ENTRIES PROVIDED Block Start

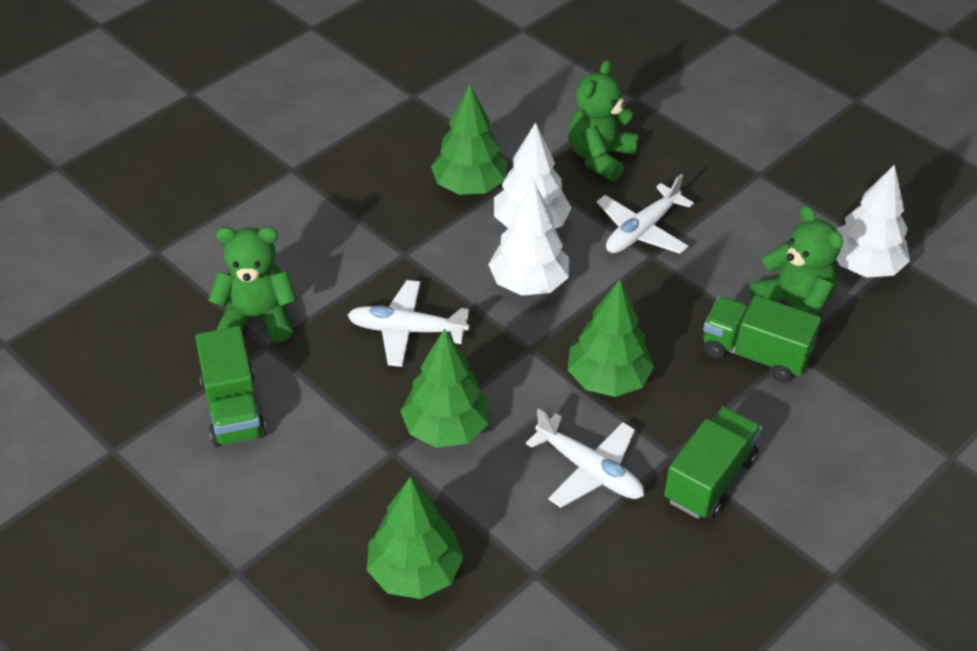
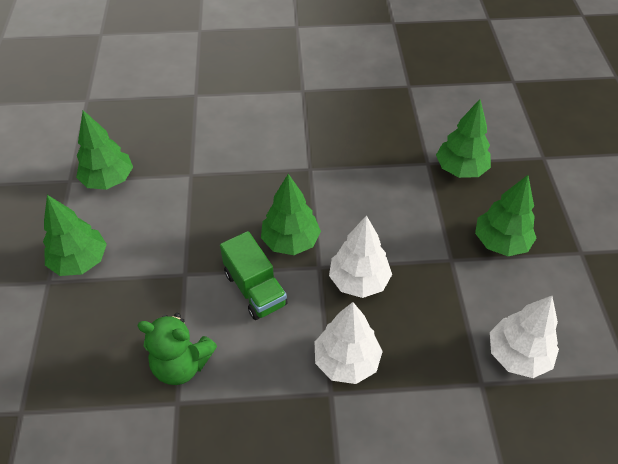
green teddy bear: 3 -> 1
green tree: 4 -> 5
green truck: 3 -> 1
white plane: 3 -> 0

ENTRIES PROVIDED Block End
ENTRIES PROVIDED Block Start

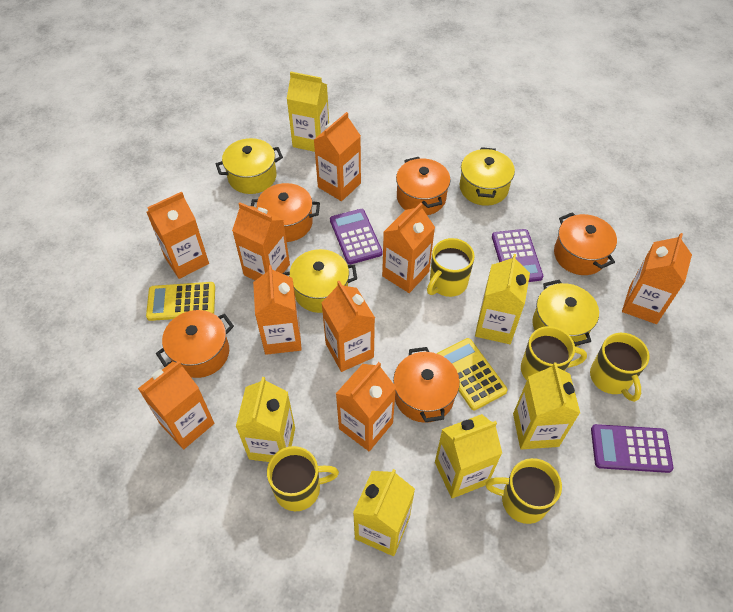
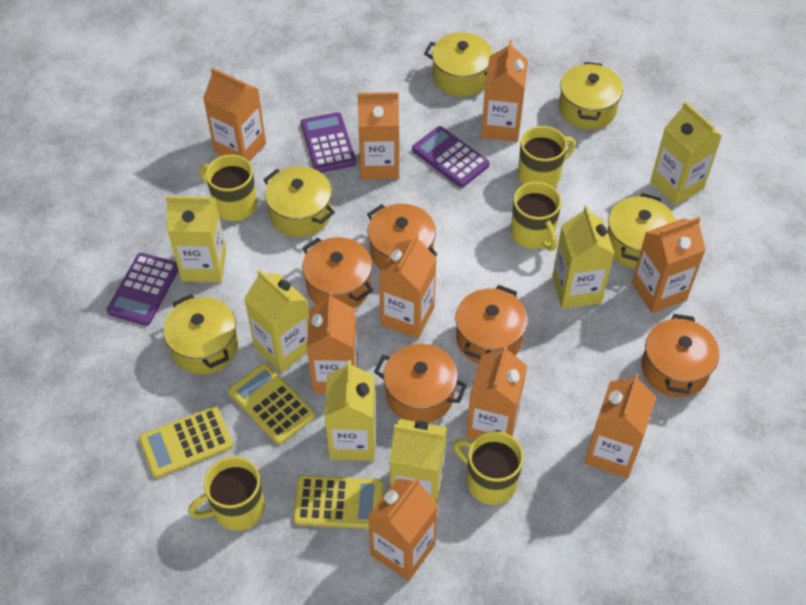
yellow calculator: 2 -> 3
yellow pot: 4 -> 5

ENTRIES PROVIDED Block End

*WHAT NEEDS TO BE DONE*: Using the data above, return each line that includes the word "green".

*RESPONSE BOX*:
green teddy bear: 3 -> 1
green tree: 4 -> 5
green truck: 3 -> 1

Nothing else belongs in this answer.